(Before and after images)
==================================================

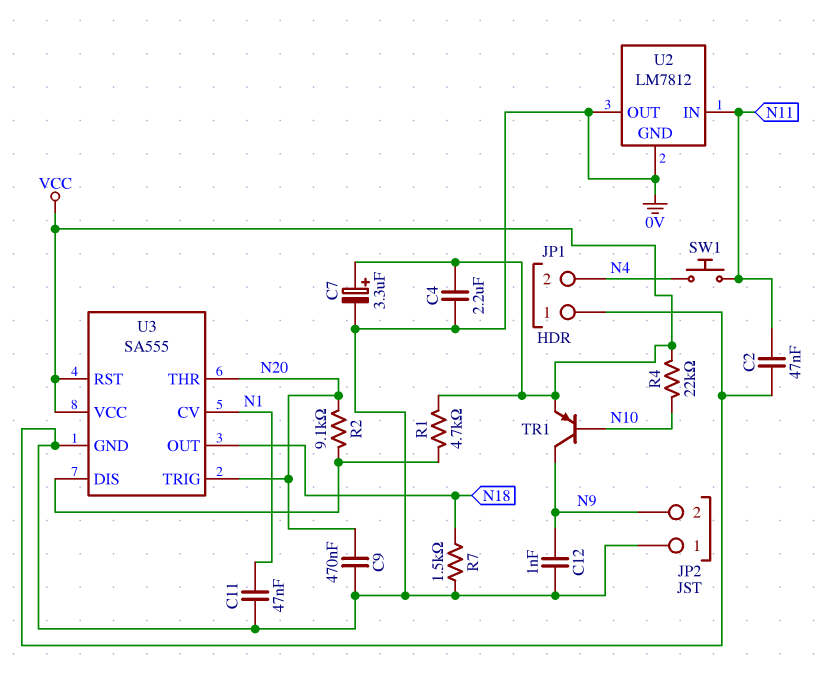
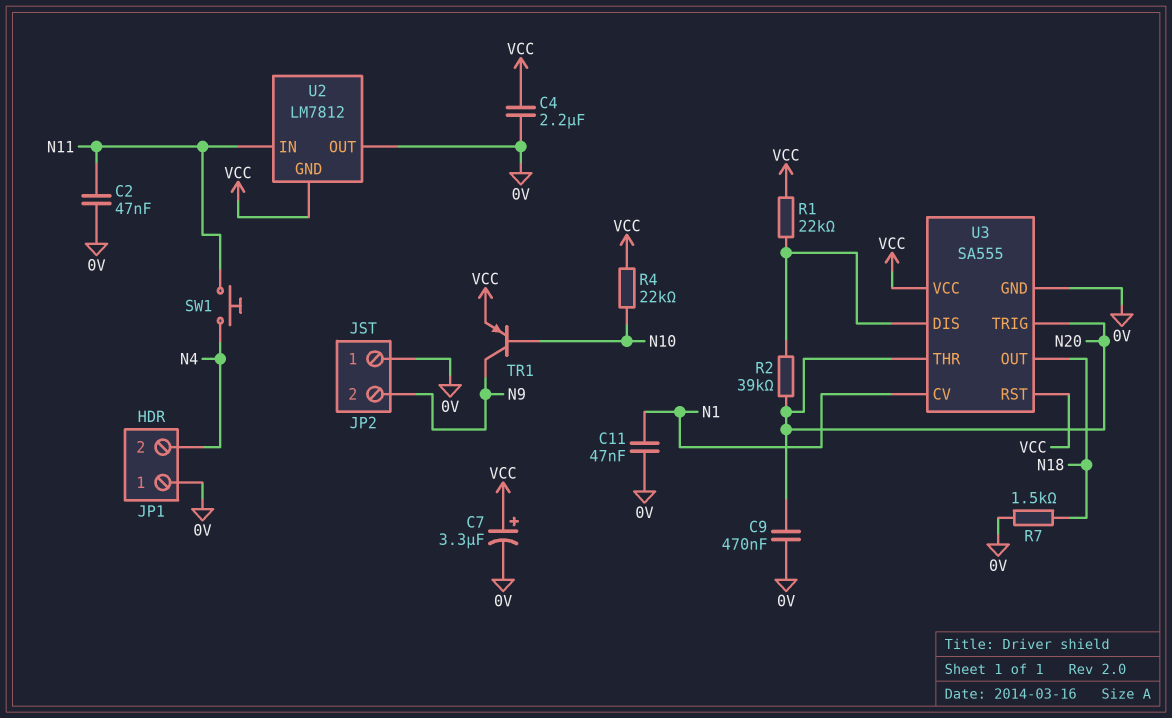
C12: 1nF (0V, N9) -> none
R1: 4.7k (U3/DIS, VCC) -> 22k (U3/DIS, VCC)
R2: 9.1k (N20, U3/DIS) -> 39k (N20, U3/DIS)
U2 pin GND: 0V -> VCC

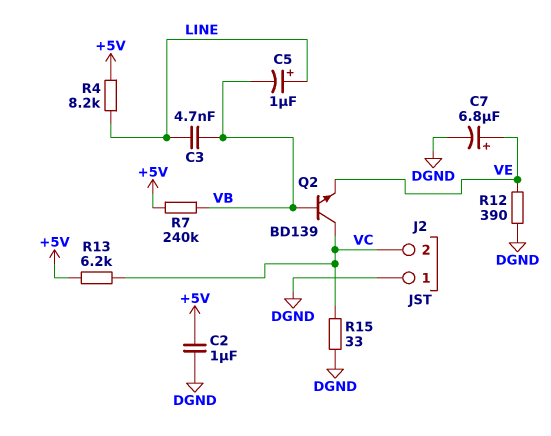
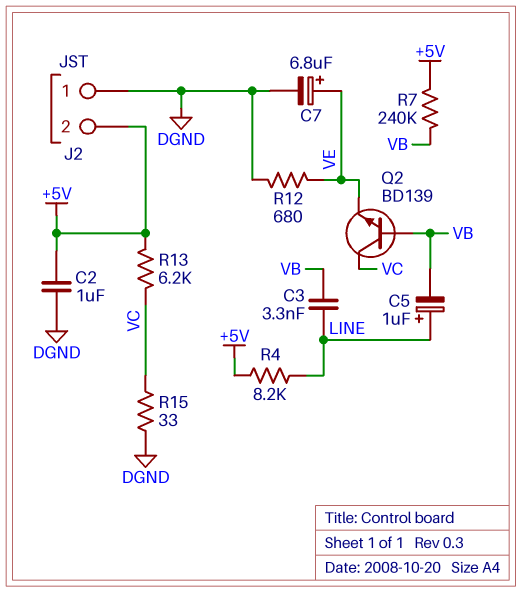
C3: 4.7nF (LINE, VB) -> 3.3nF (LINE, VB)
J2 pin 2: VC -> +5V
R12: 390 (DGND, VE) -> 680 (DGND, VE)

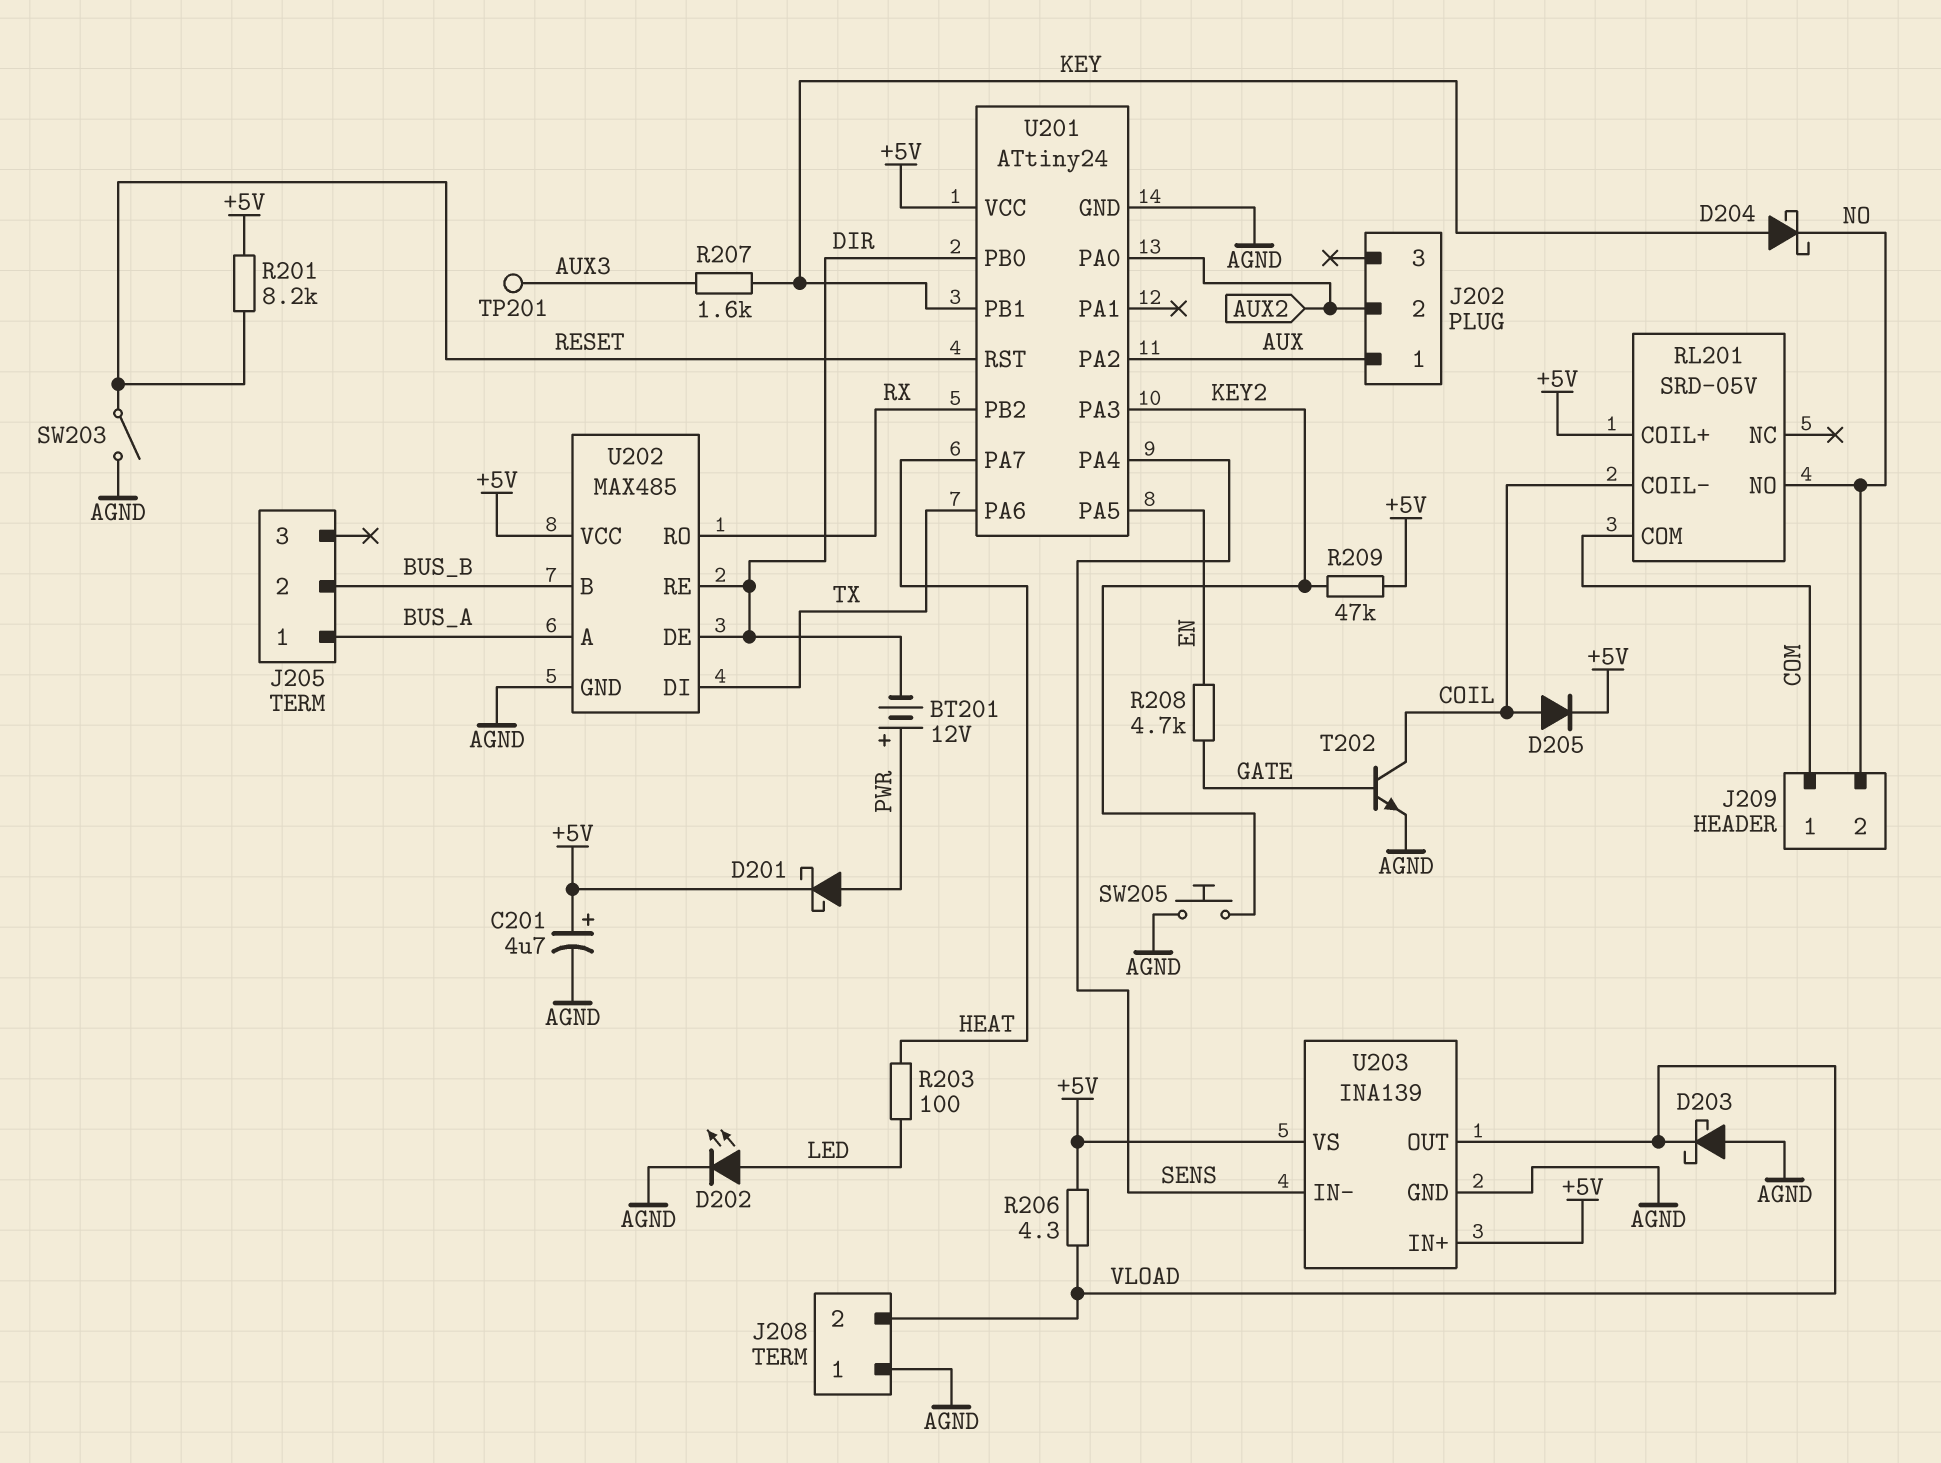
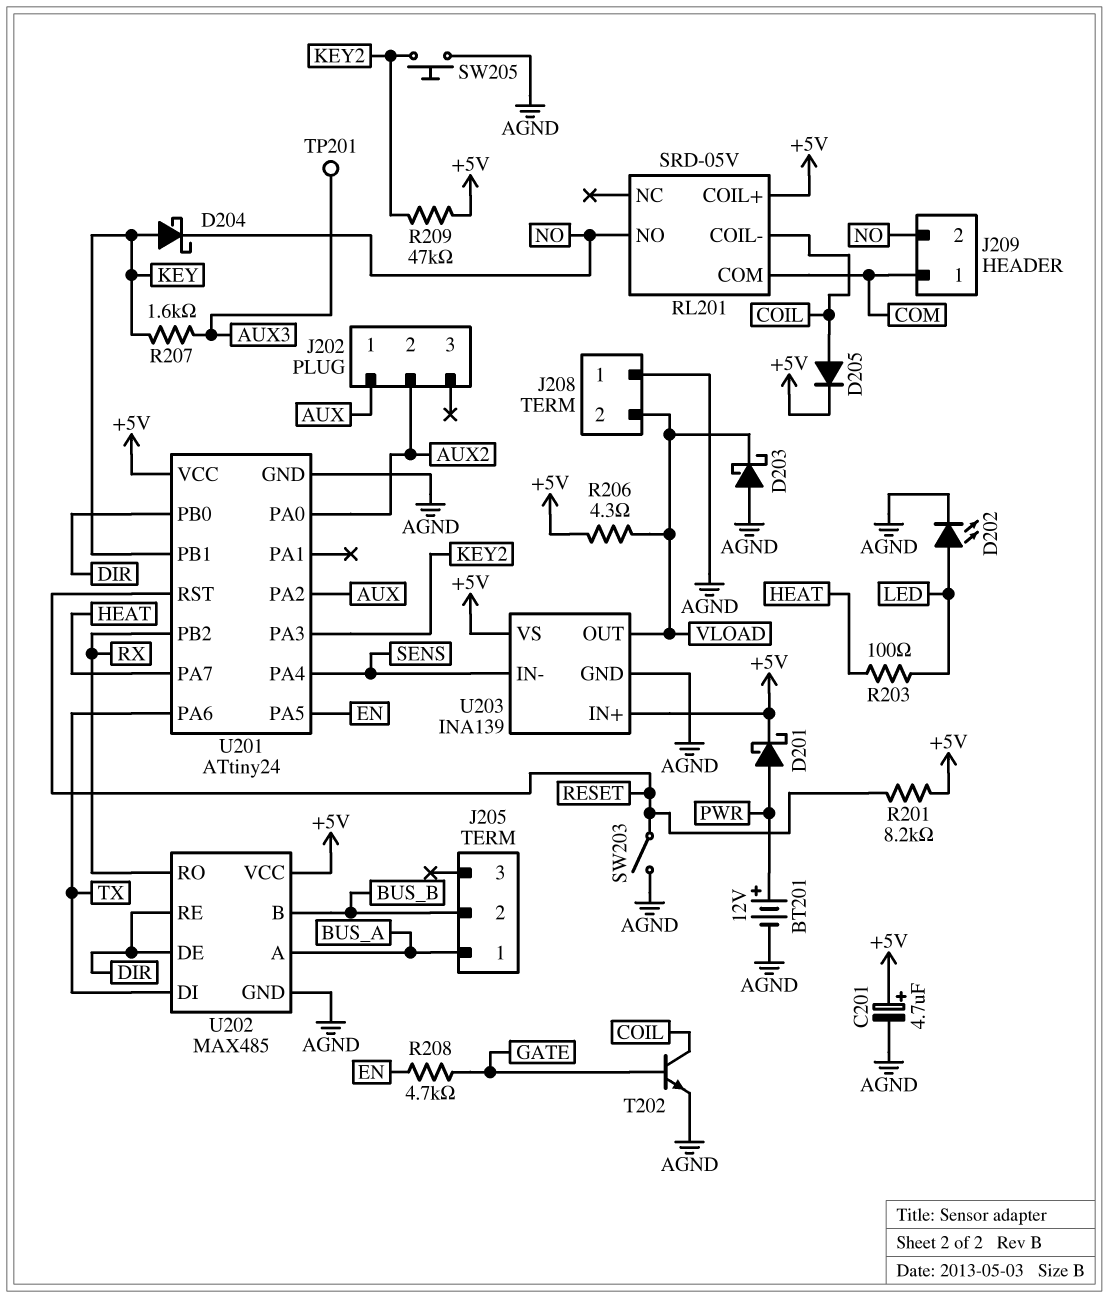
BT201: 12V (plus PWR, minus DIR) -> 12V (plus PWR, minus AGND)

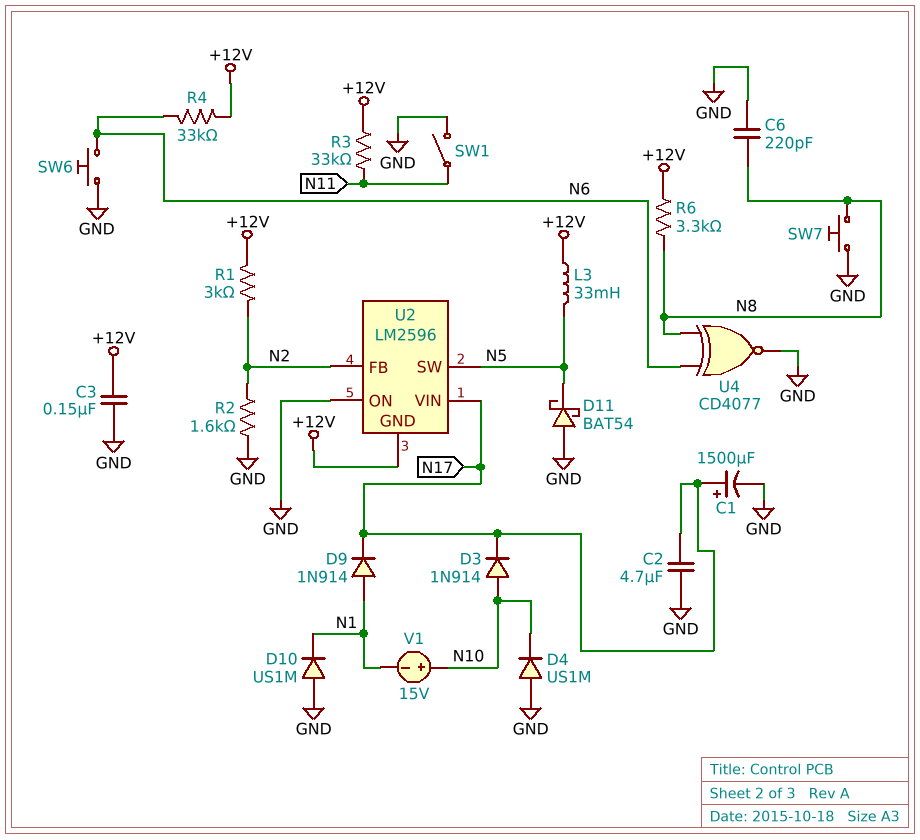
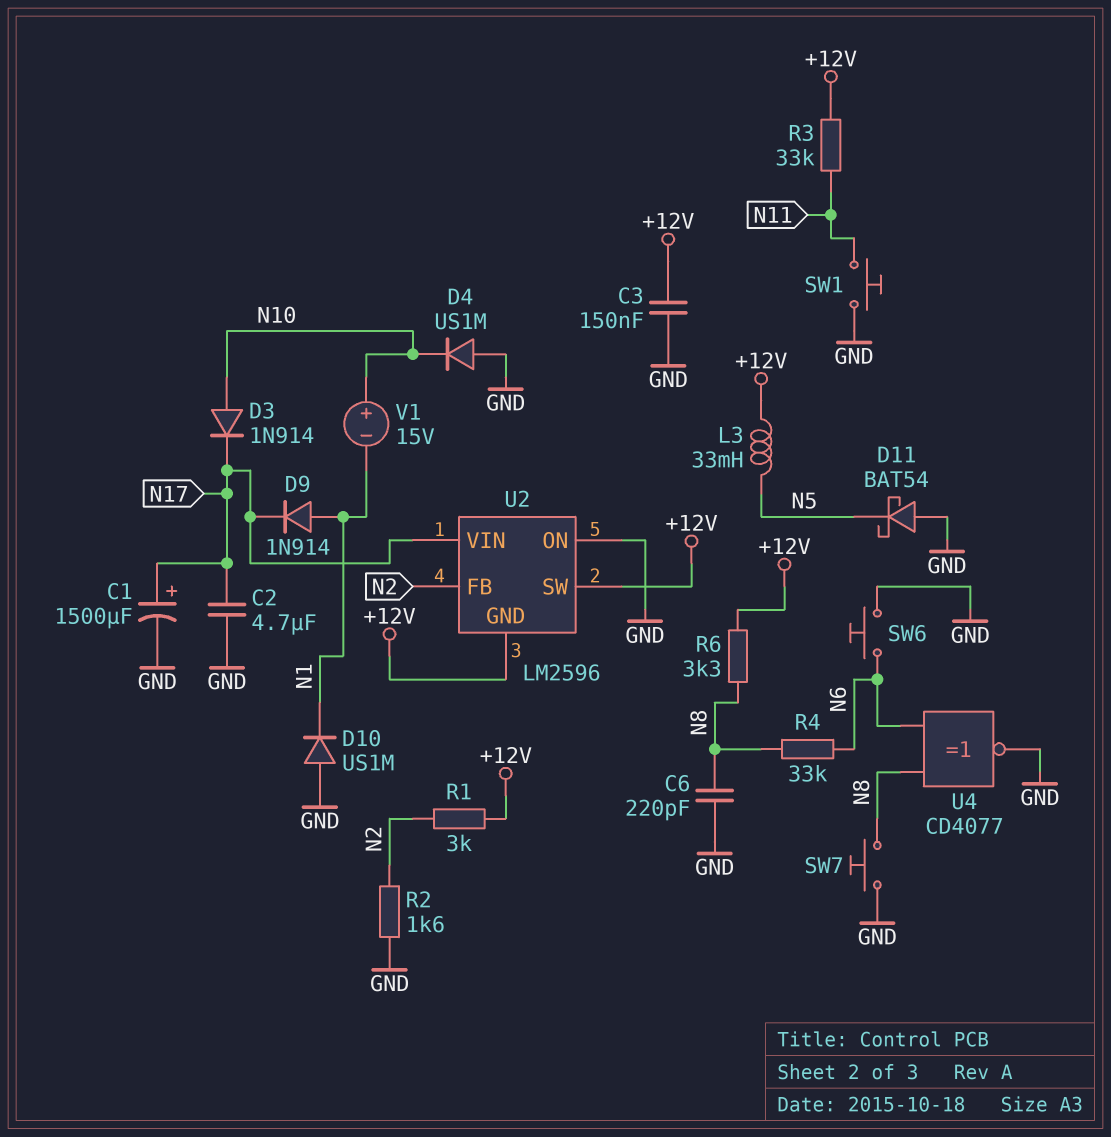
R4: 33k (+12V, N6) -> 33k (N6, N8)
SW1: switch (GND, N11) -> button (GND, N11)
U2 pin SW: N5 -> +12V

==================================================

• WHAT TO PRODUCE: Repeat the data verbatim, excluding all pictures.

• ANSWER SECTION:
C12: 1nF (0V, N9) -> none
R1: 4.7k (U3/DIS, VCC) -> 22k (U3/DIS, VCC)
R2: 9.1k (N20, U3/DIS) -> 39k (N20, U3/DIS)
U2 pin GND: 0V -> VCC

C3: 4.7nF (LINE, VB) -> 3.3nF (LINE, VB)
J2 pin 2: VC -> +5V
R12: 390 (DGND, VE) -> 680 (DGND, VE)

BT201: 12V (plus PWR, minus DIR) -> 12V (plus PWR, minus AGND)

R4: 33k (+12V, N6) -> 33k (N6, N8)
SW1: switch (GND, N11) -> button (GND, N11)
U2 pin SW: N5 -> +12V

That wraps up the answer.